*** Opening of MATERIAL FOR THIS EXERCISE ***
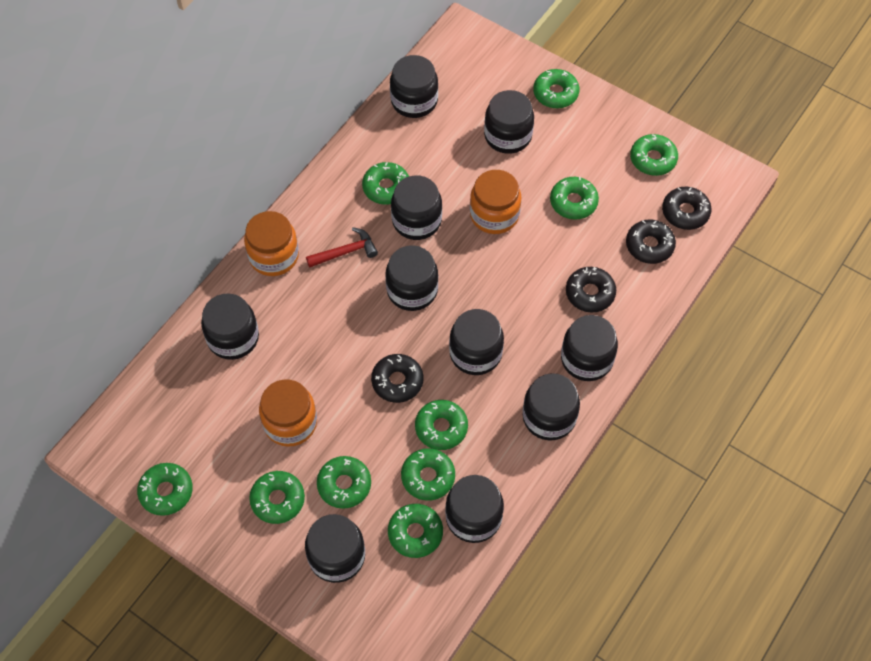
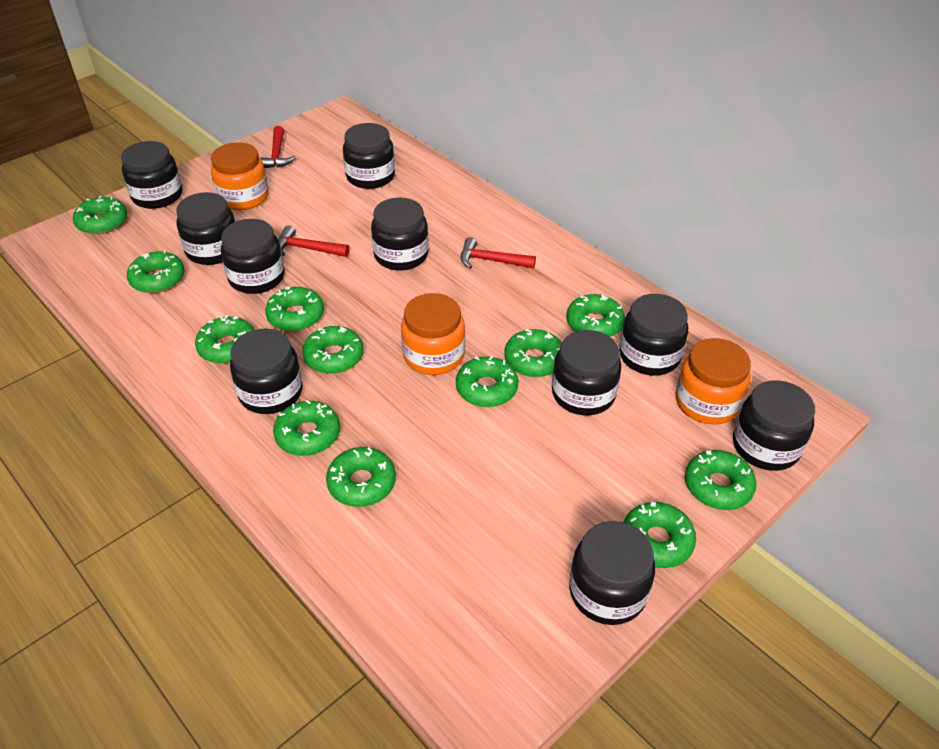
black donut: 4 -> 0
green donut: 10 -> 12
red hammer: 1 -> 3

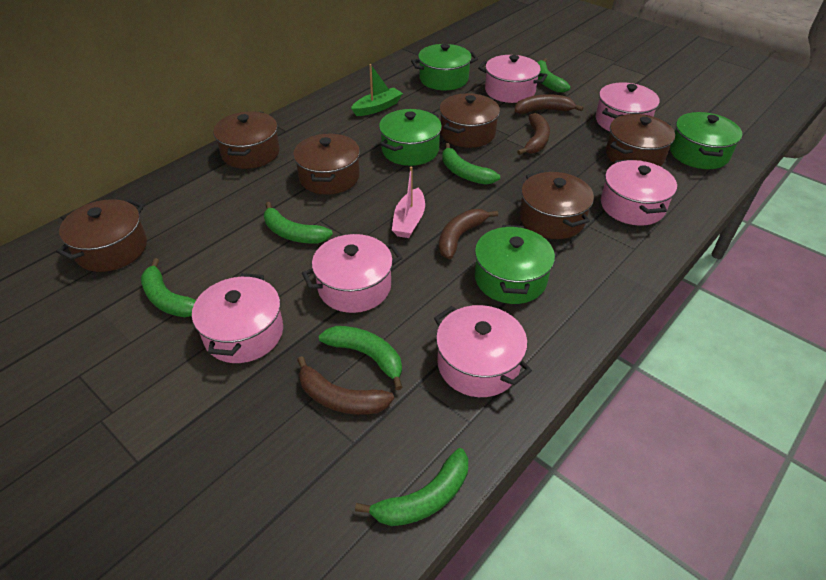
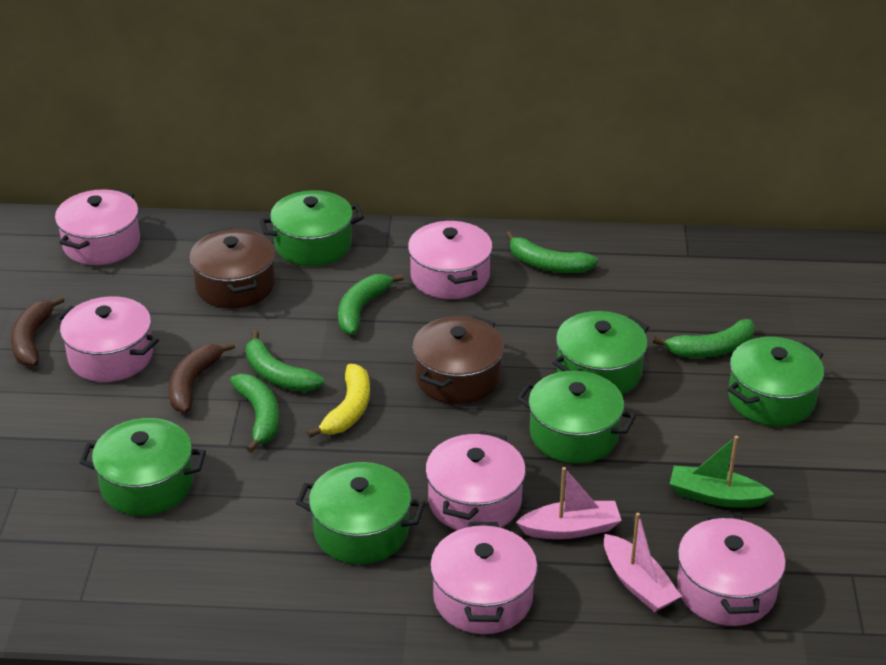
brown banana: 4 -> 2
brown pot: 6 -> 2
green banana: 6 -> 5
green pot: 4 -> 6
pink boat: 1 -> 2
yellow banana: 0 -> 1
*** Close of MATERIAL FOR THIS EXERCISE ***
_PROBLEM STATEMENT_:
Each line of the listing above should be retyped exactly, with no pictures.

_COMPLETED EXERCISE_:
black donut: 4 -> 0
green donut: 10 -> 12
red hammer: 1 -> 3

brown banana: 4 -> 2
brown pot: 6 -> 2
green banana: 6 -> 5
green pot: 4 -> 6
pink boat: 1 -> 2
yellow banana: 0 -> 1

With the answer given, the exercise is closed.